→ Your assignment:
Repeat exactly, and only, the lines below starting at the line that contains "green plate B2:C2" and ending at the line that contains "tan brick E1 level 3 -> tan brick F6 level 1", inclusive of both.

══ Material to process

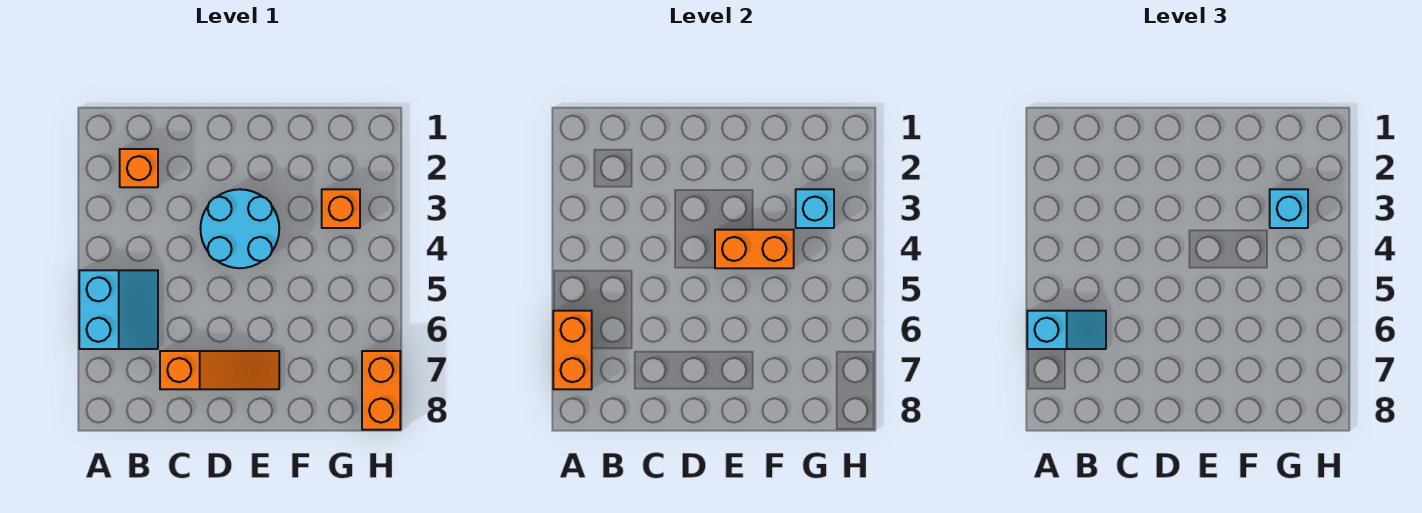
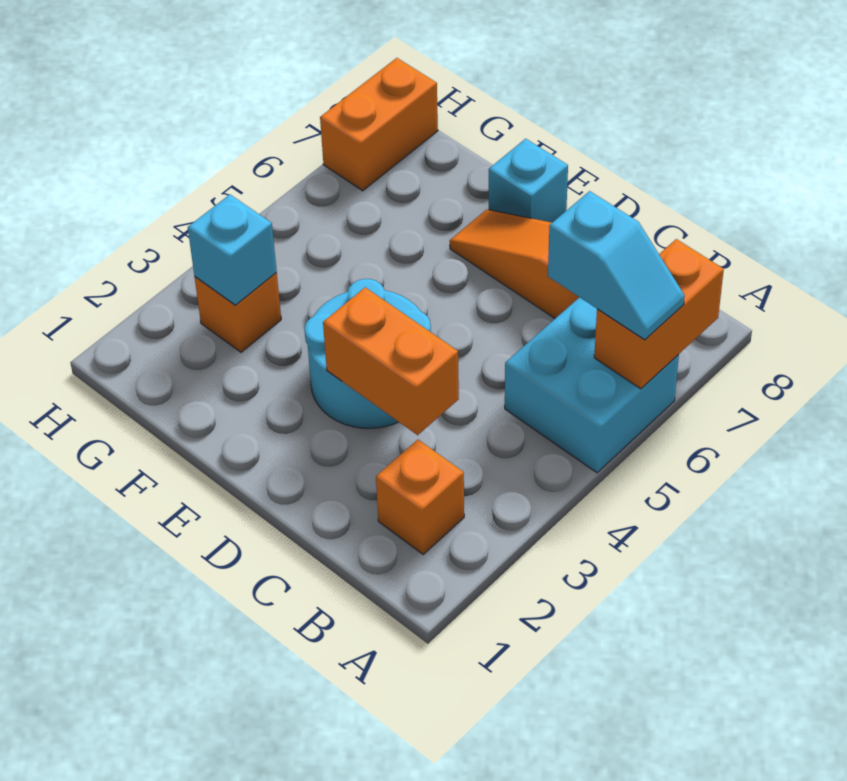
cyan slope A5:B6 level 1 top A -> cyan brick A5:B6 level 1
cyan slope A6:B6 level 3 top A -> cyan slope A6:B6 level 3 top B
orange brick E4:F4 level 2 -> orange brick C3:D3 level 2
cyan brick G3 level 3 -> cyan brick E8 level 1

════
══ Material to process

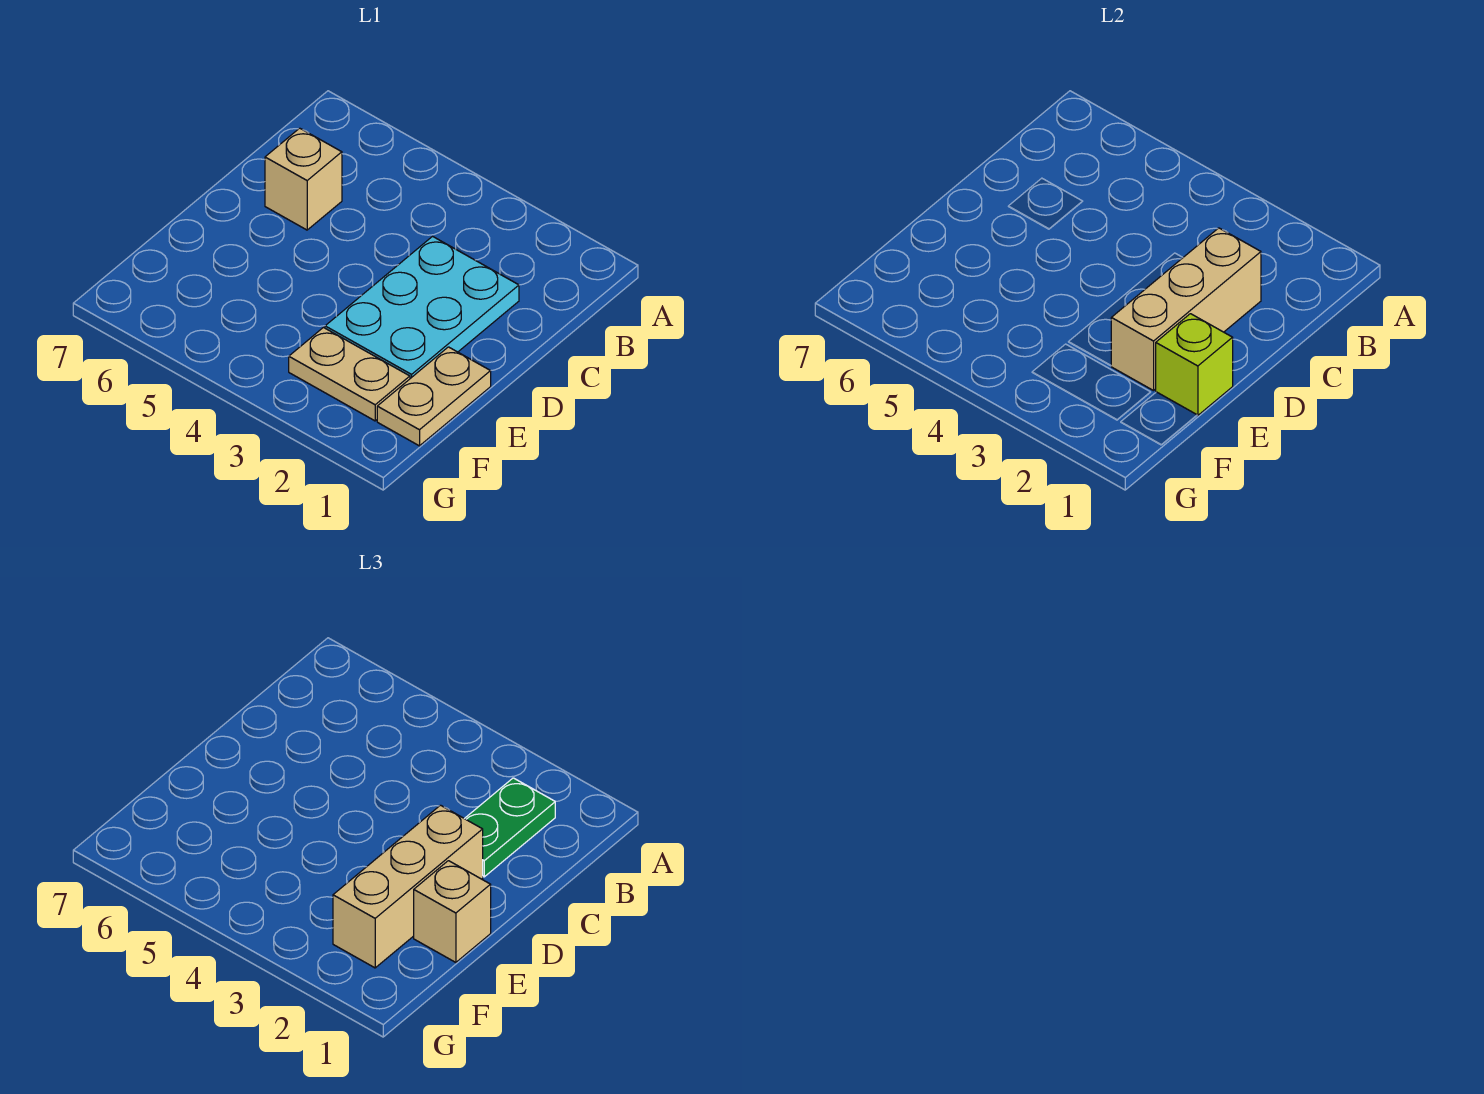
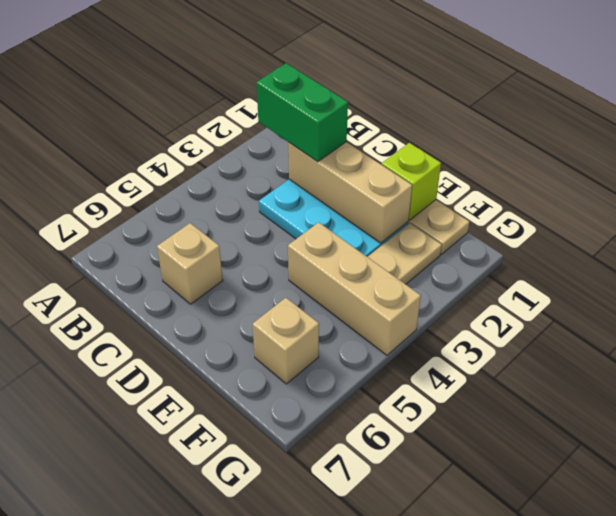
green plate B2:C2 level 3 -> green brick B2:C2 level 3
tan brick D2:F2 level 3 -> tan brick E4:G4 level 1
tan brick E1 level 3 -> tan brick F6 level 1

════
══ Material to process

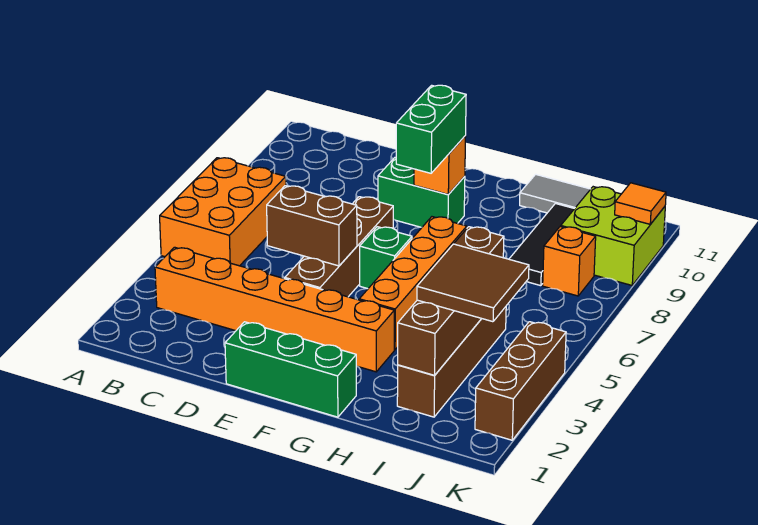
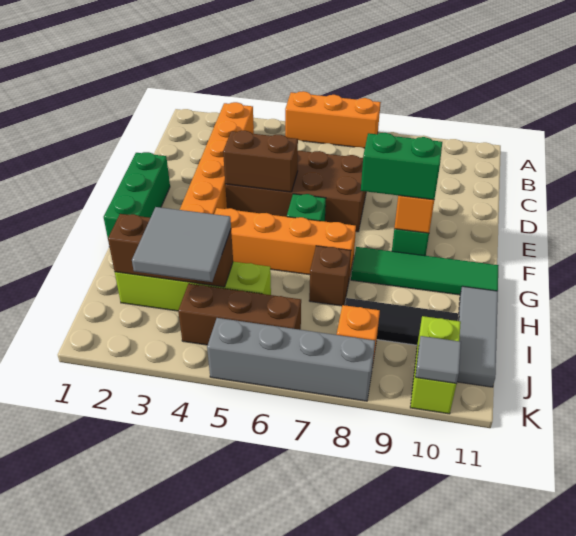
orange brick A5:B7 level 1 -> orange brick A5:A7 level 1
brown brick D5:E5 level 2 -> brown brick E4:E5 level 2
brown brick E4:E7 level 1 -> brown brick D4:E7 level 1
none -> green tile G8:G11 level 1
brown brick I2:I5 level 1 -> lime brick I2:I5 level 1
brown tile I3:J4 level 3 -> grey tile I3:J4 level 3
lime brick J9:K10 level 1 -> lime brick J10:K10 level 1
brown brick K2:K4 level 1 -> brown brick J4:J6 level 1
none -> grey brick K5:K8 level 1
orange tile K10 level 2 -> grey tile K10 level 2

════

→ Expected answer:
green plate B2:C2 level 3 -> green brick B2:C2 level 3
tan brick D2:F2 level 3 -> tan brick E4:G4 level 1
tan brick E1 level 3 -> tan brick F6 level 1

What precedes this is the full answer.